**RECORD SET:**

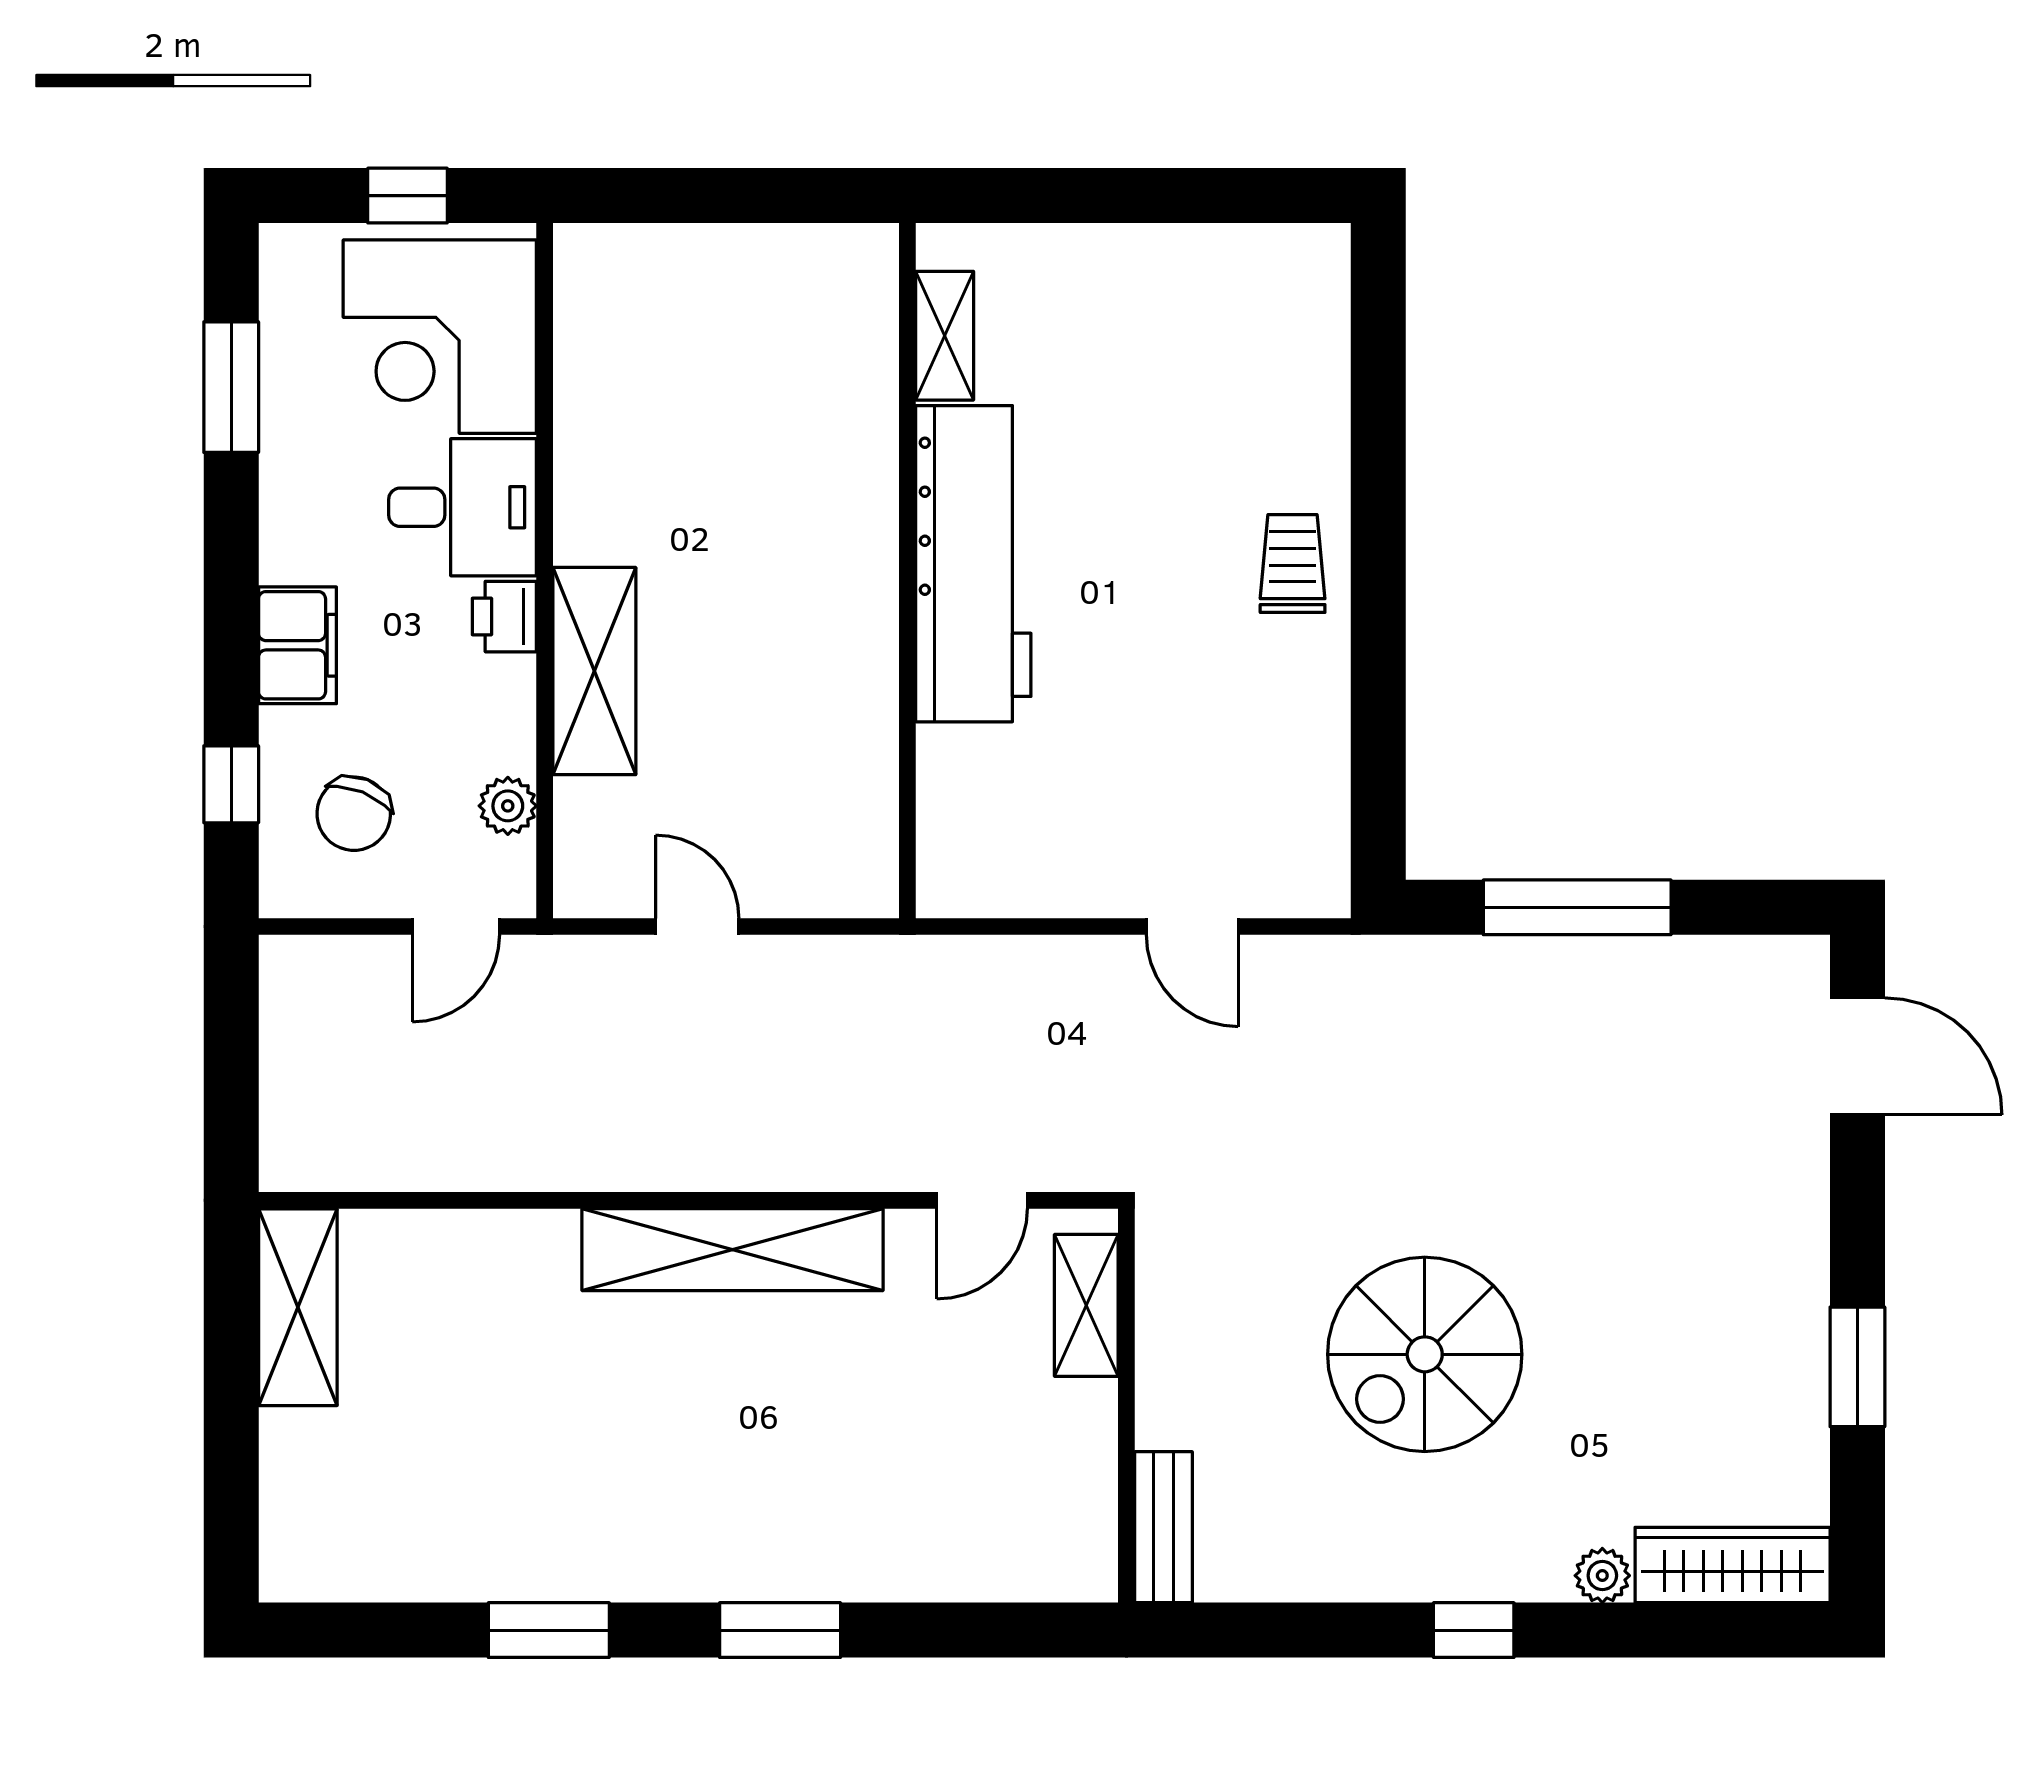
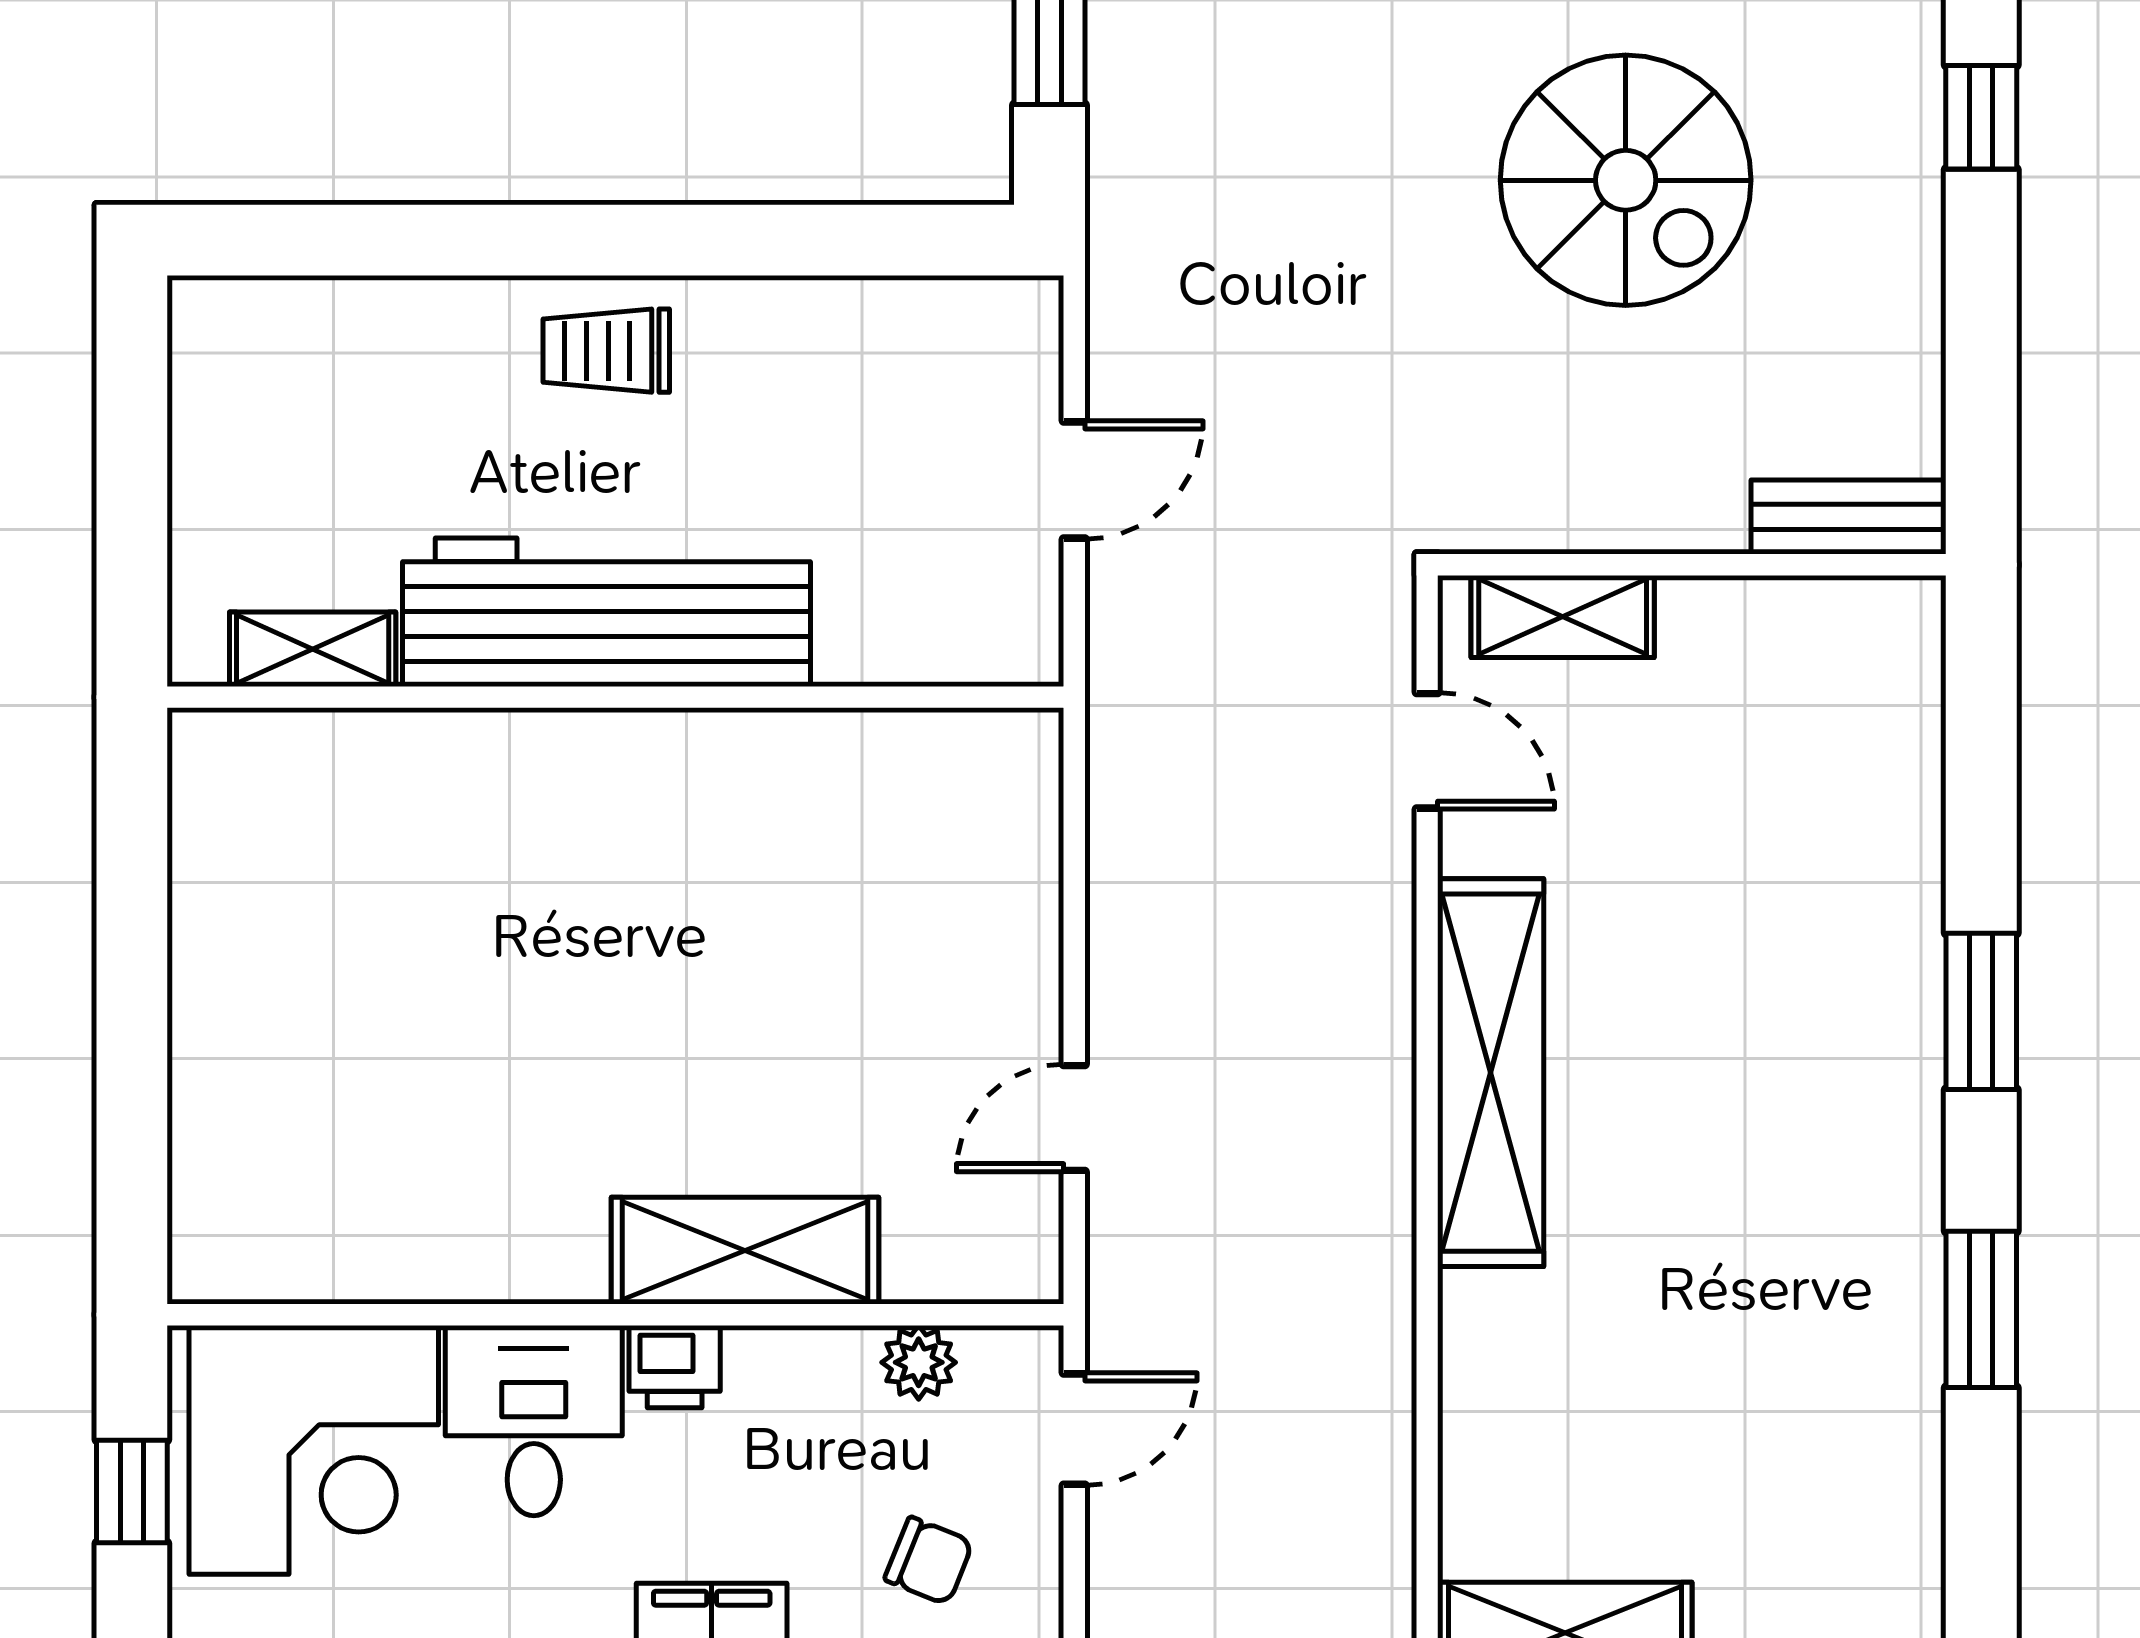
shelving: (945, 336) -> (313, 649), moved
workbench: (973, 564) -> (606, 612), moved
wall: (907, 571) -> (615, 697), moved
chair: (354, 814) -> (929, 1561), width x0.73, depth x0.73
door: (456, 927) -> (1074, 1429), hinge flipped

**TASK BRIEF:** Transcribe the listing above verbatim. No picture belongs in the result.

**EXPECTED OUTPUT:**
shelving: (945, 336) -> (313, 649), moved
workbench: (973, 564) -> (606, 612), moved
wall: (907, 571) -> (615, 697), moved
chair: (354, 814) -> (929, 1561), width x0.73, depth x0.73
door: (456, 927) -> (1074, 1429), hinge flipped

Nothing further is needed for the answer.